Required action:
In the lines below, the string "degrees" may appear; say how many lines hold it and give nothing more.

Available data:
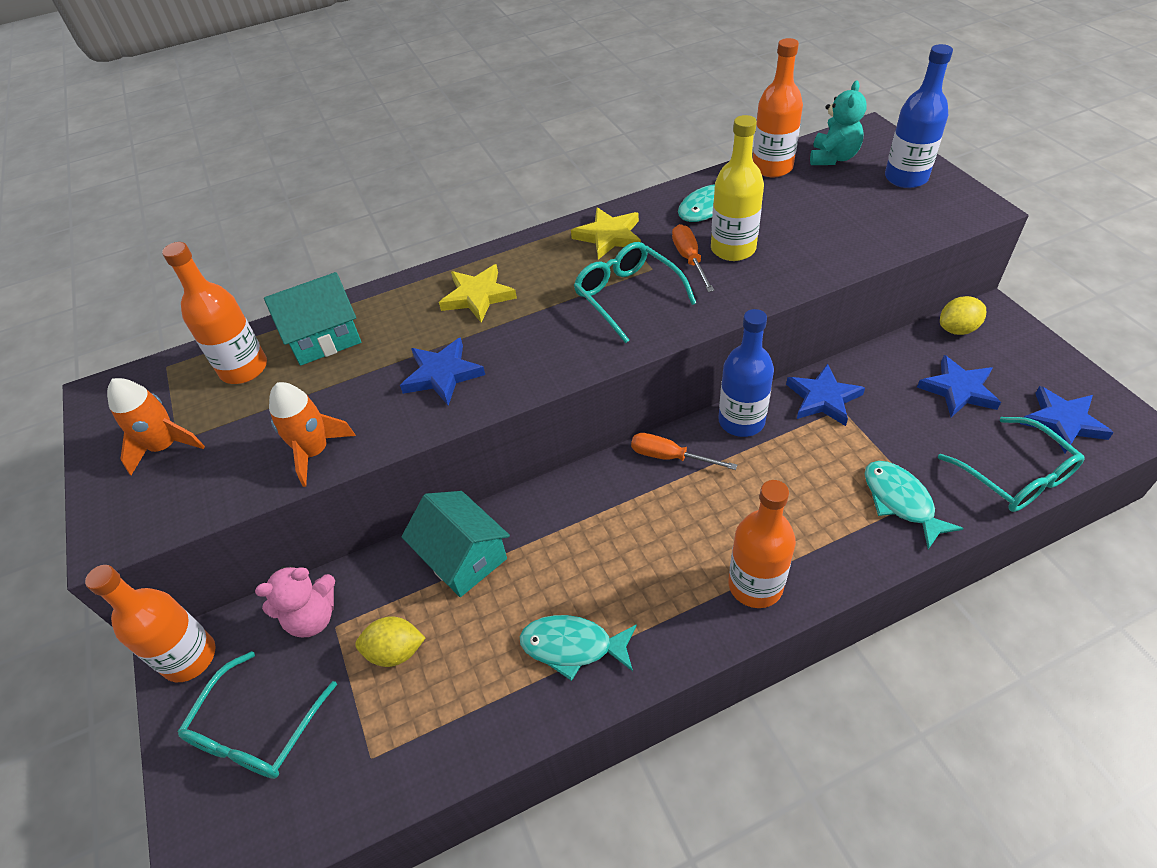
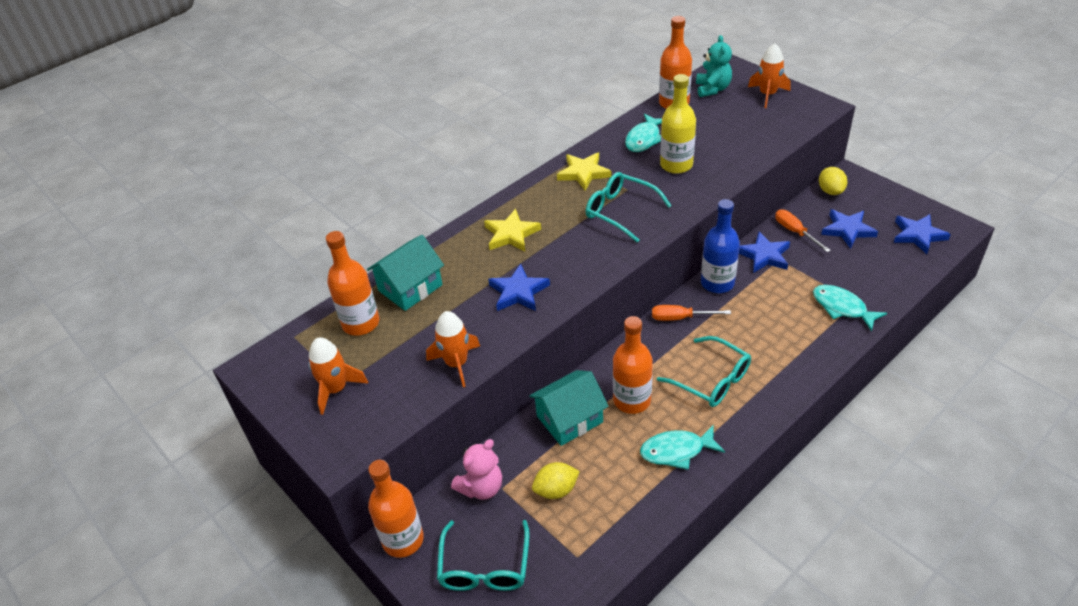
camera: 20 degrees left, 5 degrees down
turquoise house [401,491,510,597] -> turquoise house turned 60 degrees counterclockwise [529,370,609,446]
orange screwdriver [672,224,714,292] -> orange screwdriver moved to [775,209,831,252]
orange bottle [728,480,796,608] -> orange bottle moved to [613,316,653,414]
blue bottle [885,44,953,188] -> orange rocket [748,44,791,108]
turquoise glasses [938,417,1085,512] -> turquoise glasses moved to [657,336,751,407]
yellow lemon [940,296,986,335] -> yellow lemon turned 60 degrees counterclockwise [819,167,847,195]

Written solution:
3